Task requirements » Scan the entries for lines with the word "schottky", then copy those lines.

Records for this task »
:::::

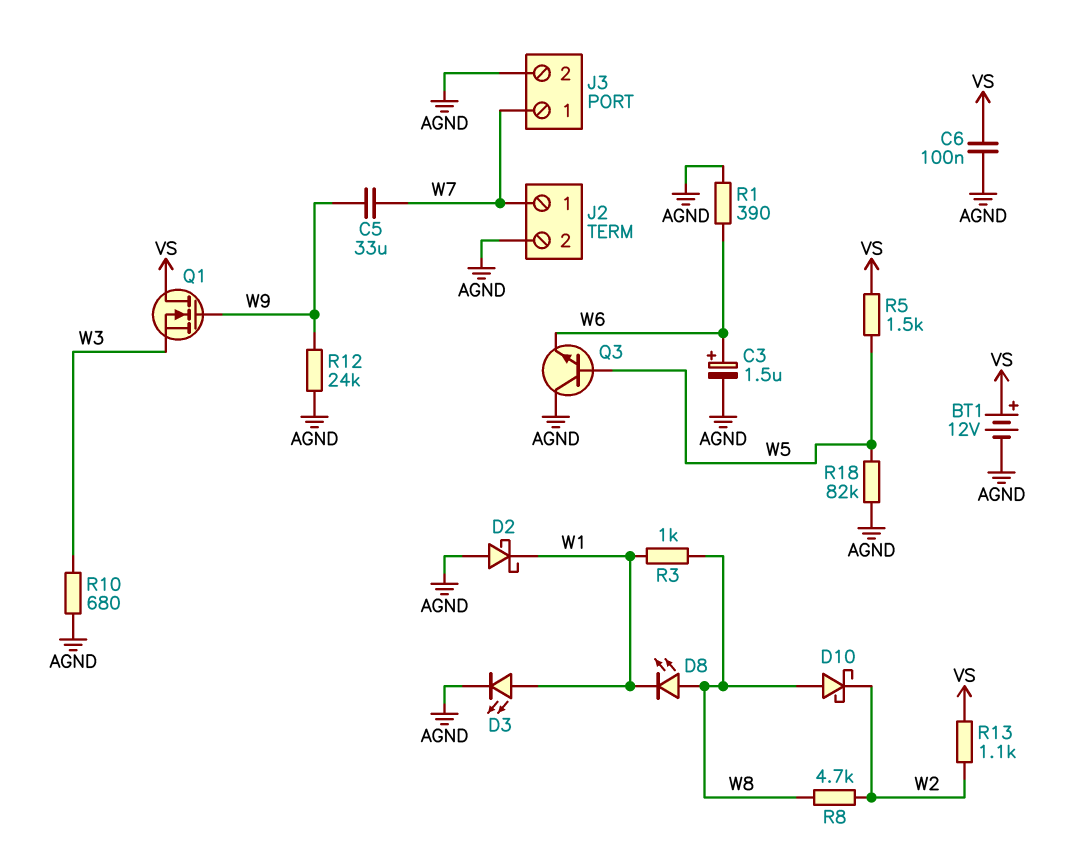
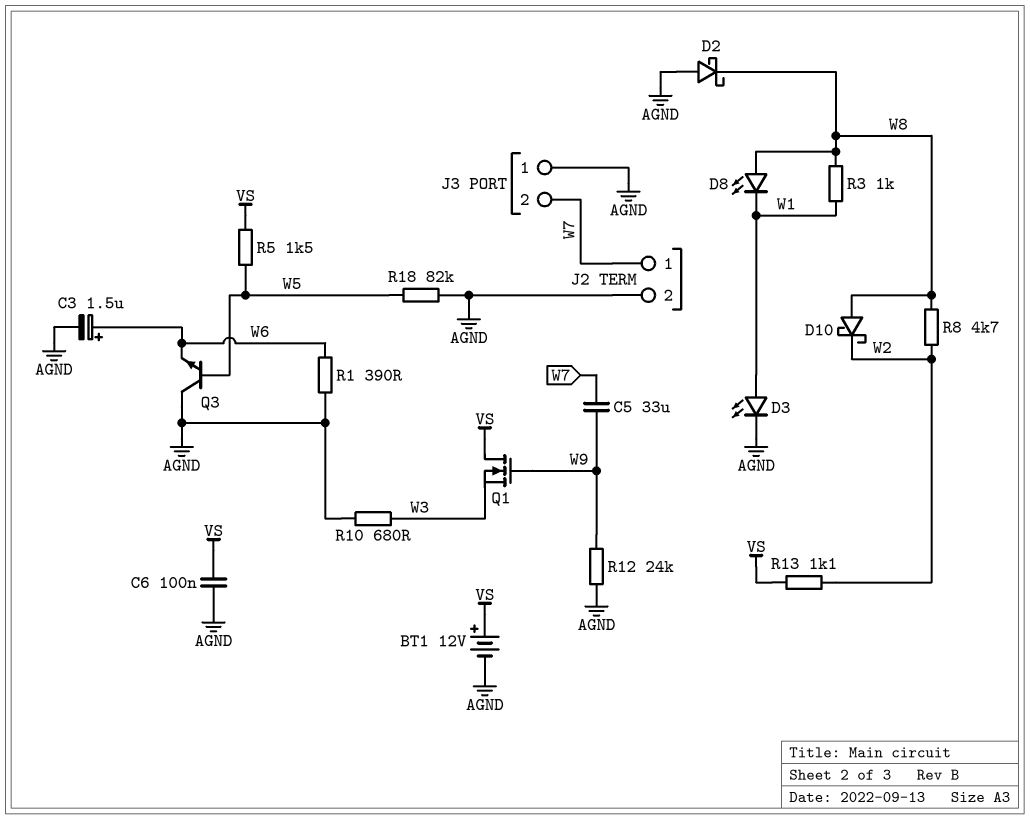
D2: schottky (A AGND, K W1) -> schottky (A AGND, K W8)
J3 pin 1: W7 -> AGND
J3 pin 2: AGND -> W7

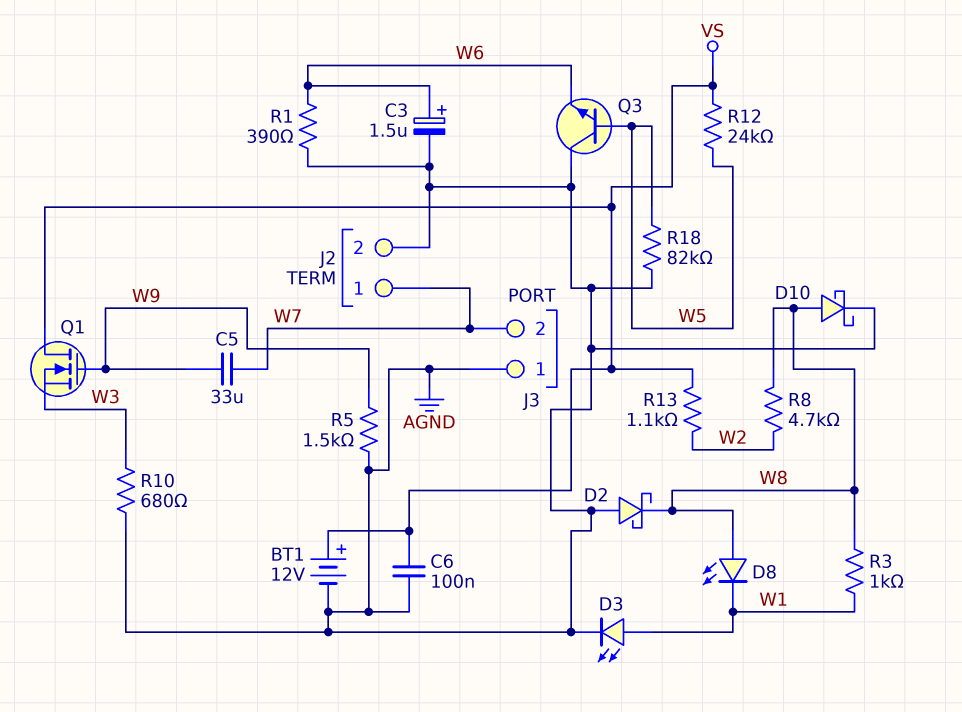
D10: schottky (A W8, K W2) -> schottky (A W8, K AGND)
R5: 1.5k (VS, W5) -> 1.5k (AGND, W9)
R12: 24k (AGND, W9) -> 24k (VS, W5)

:::::

Solution below »
D2: schottky (A AGND, K W1) -> schottky (A AGND, K W8)
D10: schottky (A W8, K W2) -> schottky (A W8, K AGND)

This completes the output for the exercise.